* _JOB_:
Lines from the listing that hold the string "dumbbell" are what you should return.

* _TASK DATA_:

+ + +

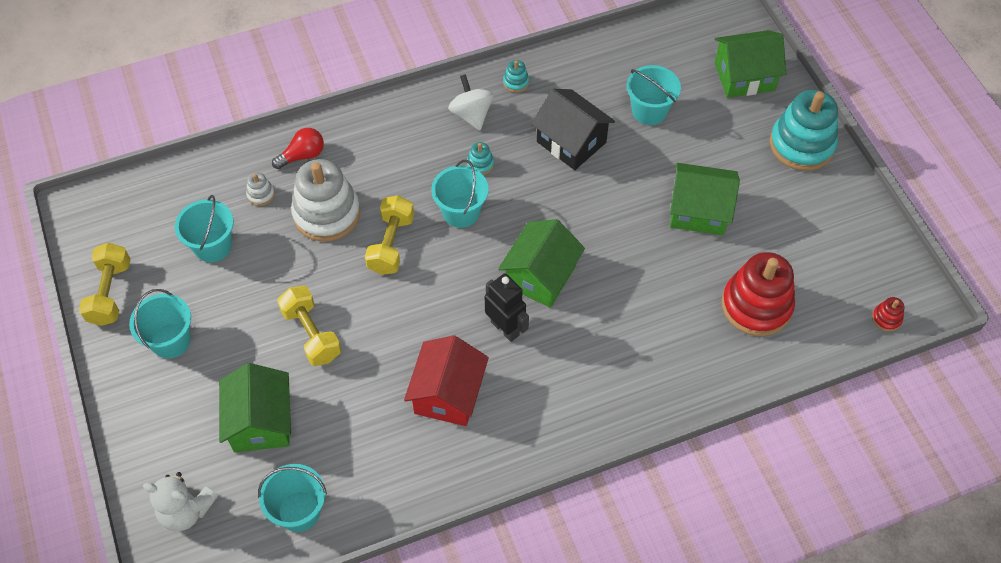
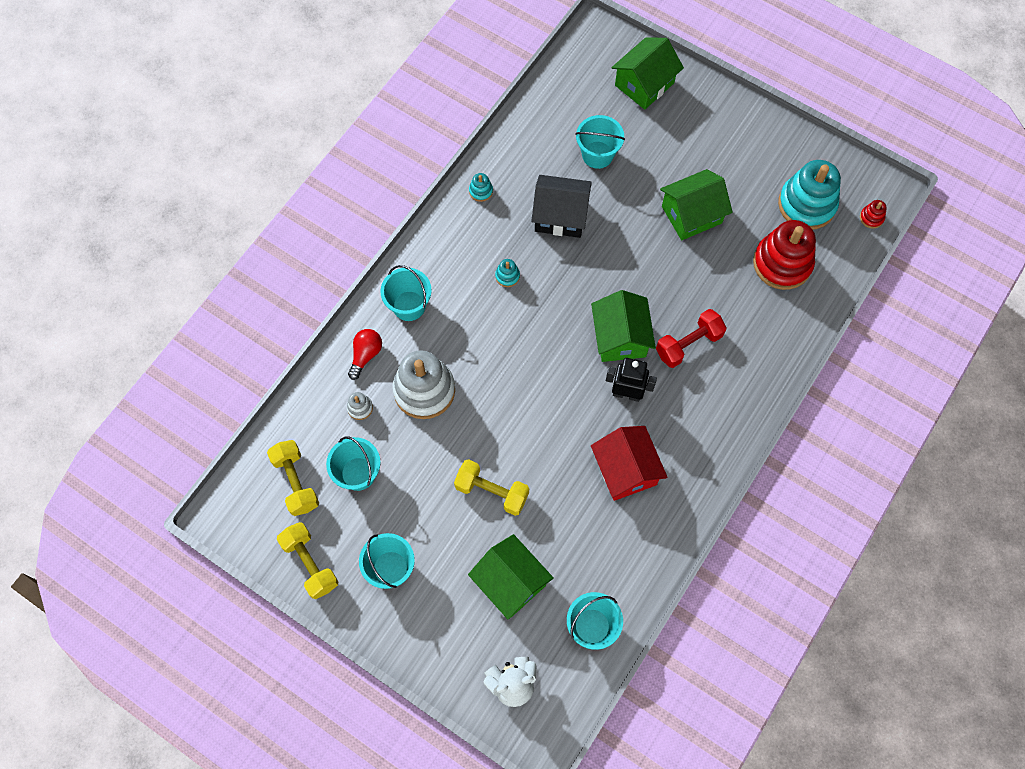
camera: 35 degrees left, 10 degrees up
yellow dumbbell [365,195,414,275] -> yellow dumbbell moved to [267,440,319,516]
turquoise bucket [431,160,489,228] -> turquoise bucket moved to [380,265,432,321]
white spinning top [448,74,494,130] -> none
turquoise stacking toy [770,90,838,171] -> turquoise stacking toy moved to [778,160,841,230]
none -> red dumbbell [656,309,727,368]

+ + +

* _SOLUTION TO THIS EXERCISE_:
yellow dumbbell [365,195,414,275] -> yellow dumbbell moved to [267,440,319,516]
none -> red dumbbell [656,309,727,368]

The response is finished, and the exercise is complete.